Edit difference data:
★ ★ ★
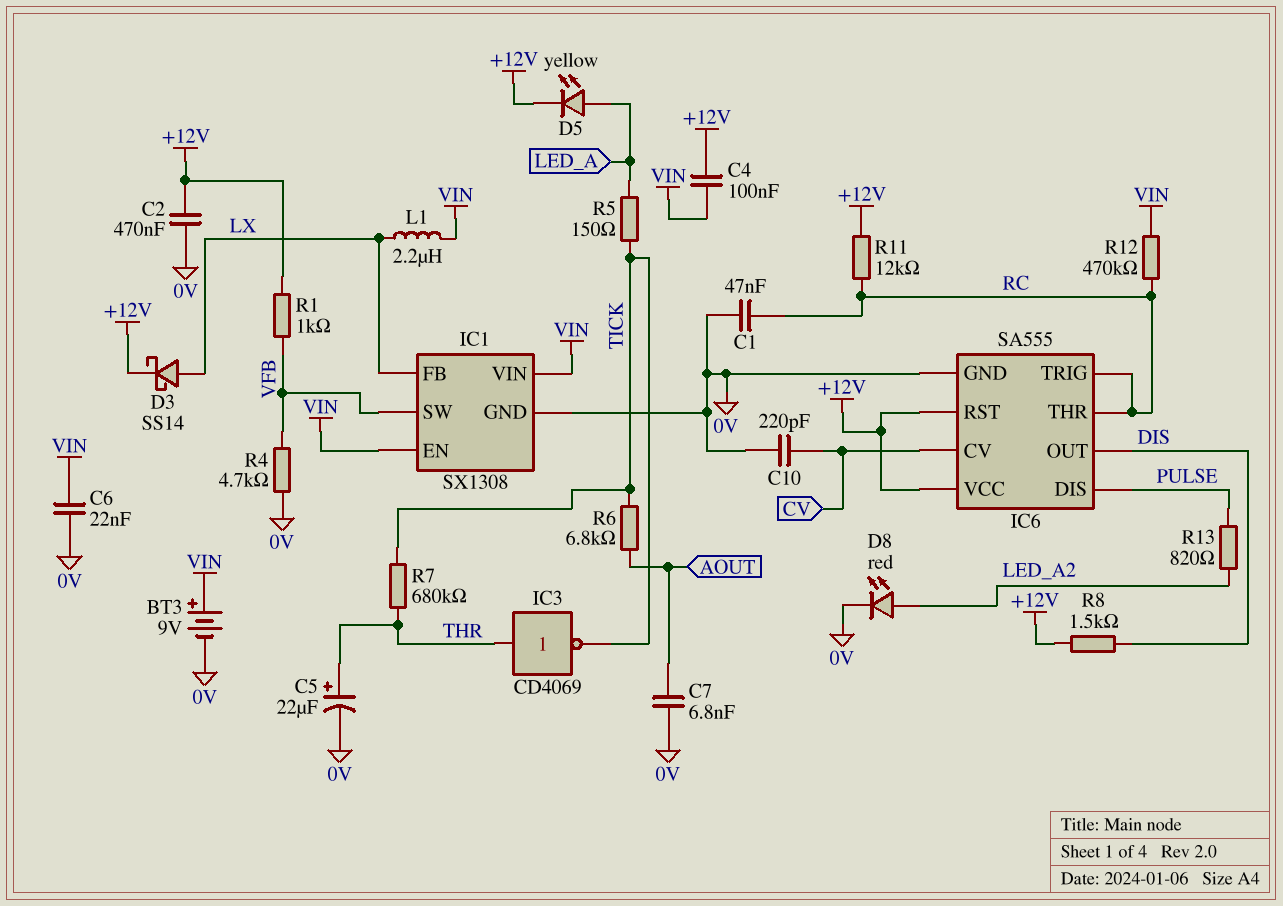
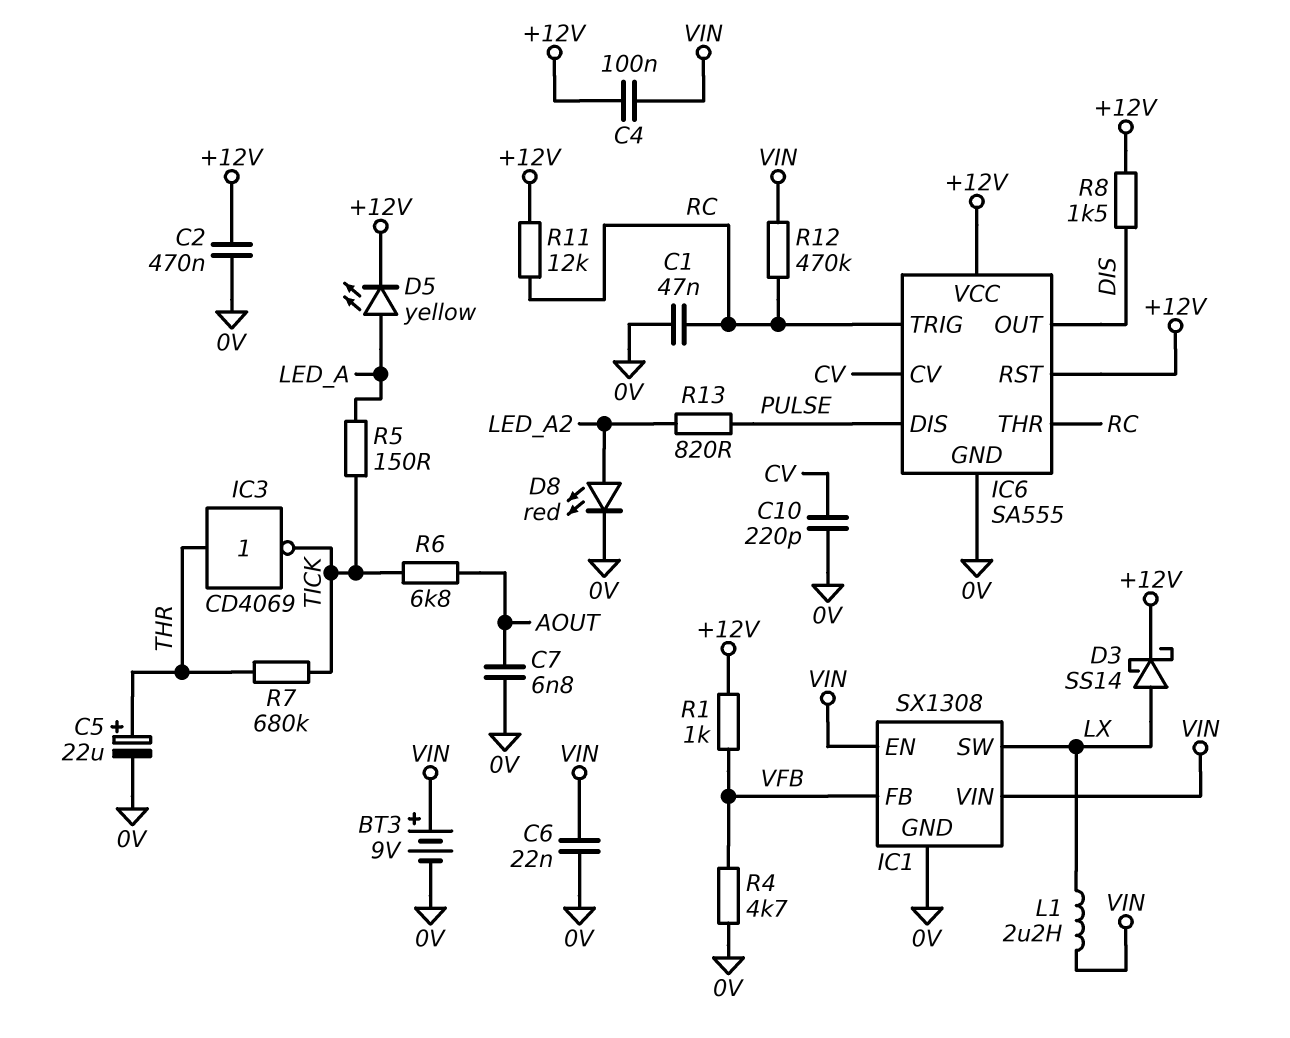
IC1 pin FB: LX -> VFB
IC1 pin SW: VFB -> LX

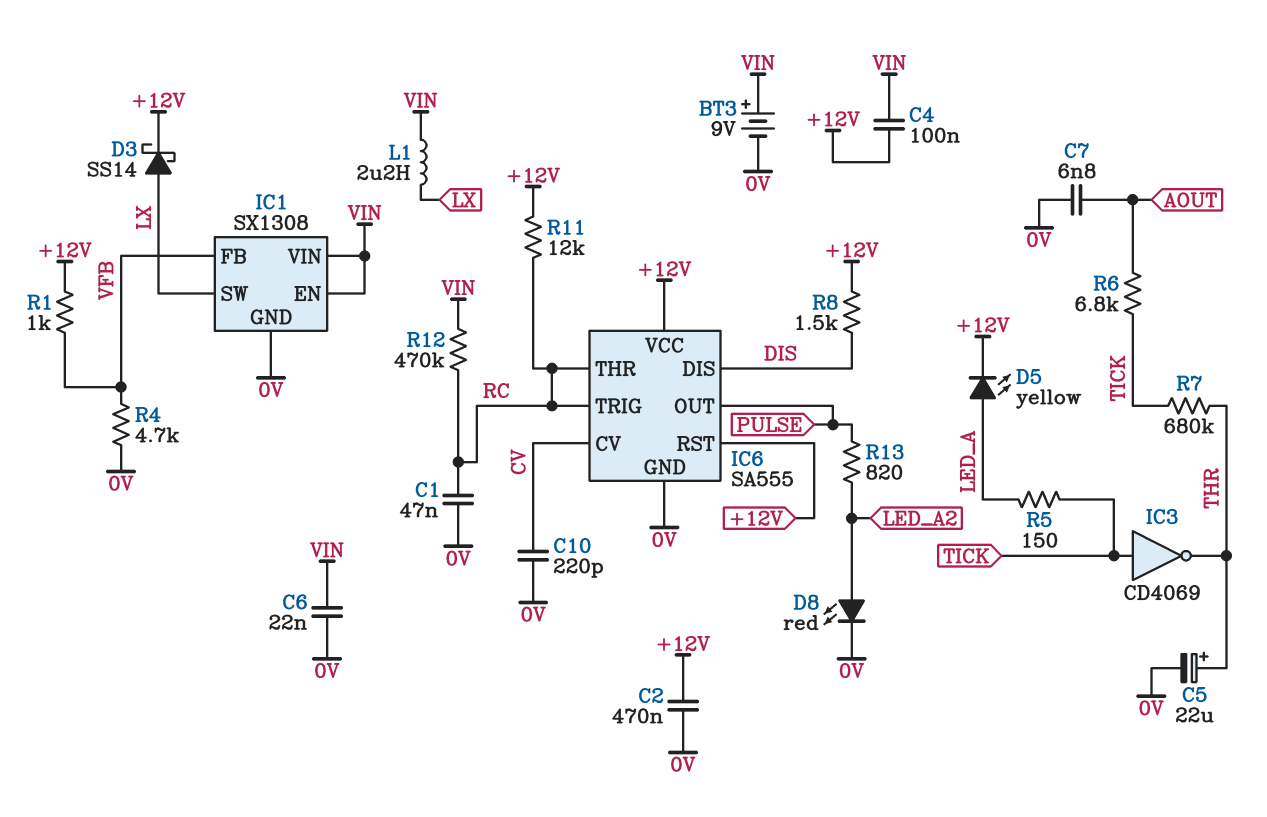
IC3: NOT CD4069 (in THR, out TICK) -> NOT CD4069 (in TICK, out THR)
IC6 pin DIS: PULSE -> DIS
IC6 pin OUT: DIS -> PULSE

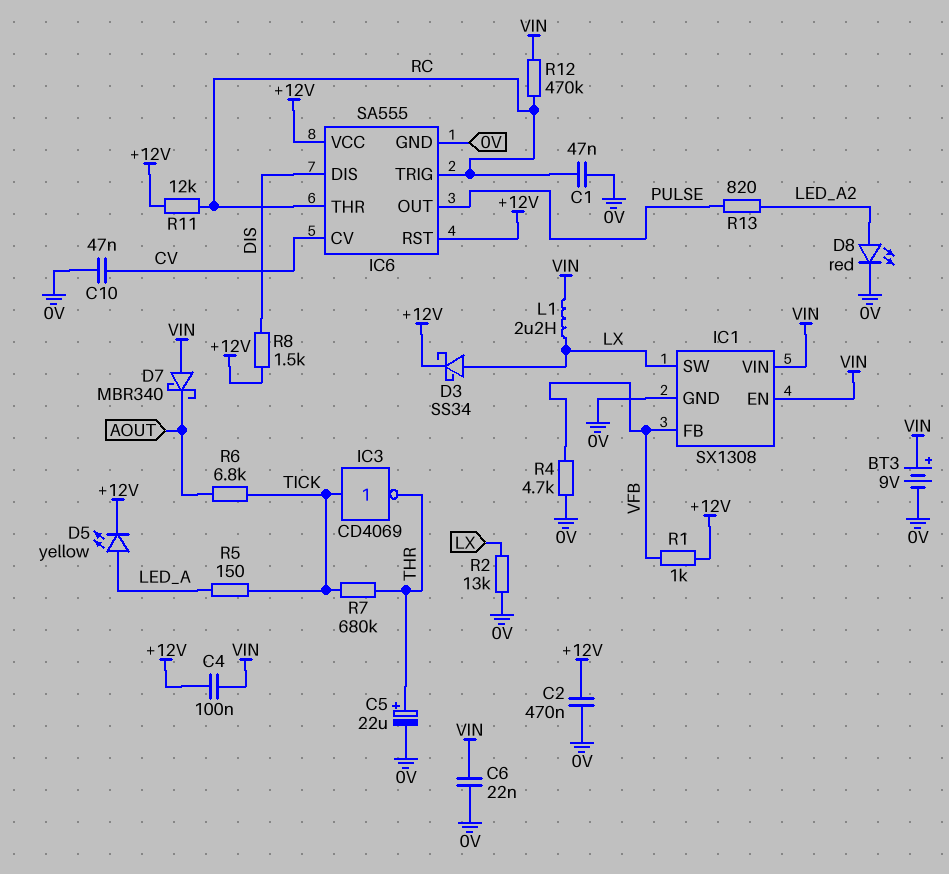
C7: 6.8nF (0V, AOUT) -> none
C10: 220pF (0V, CV) -> 47nF (0V, CV)
D3: schottky SS14 (A LX, K +12V) -> schottky SS34 (A LX, K +12V)
D7: none -> schottky MBR340 (A VIN, K AOUT)
R2: none -> 13k (0V, LX)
★ ★ ★
Description of the task. Your answer should be one number: how many lines above include the word "AOUT".

Solved problem. 2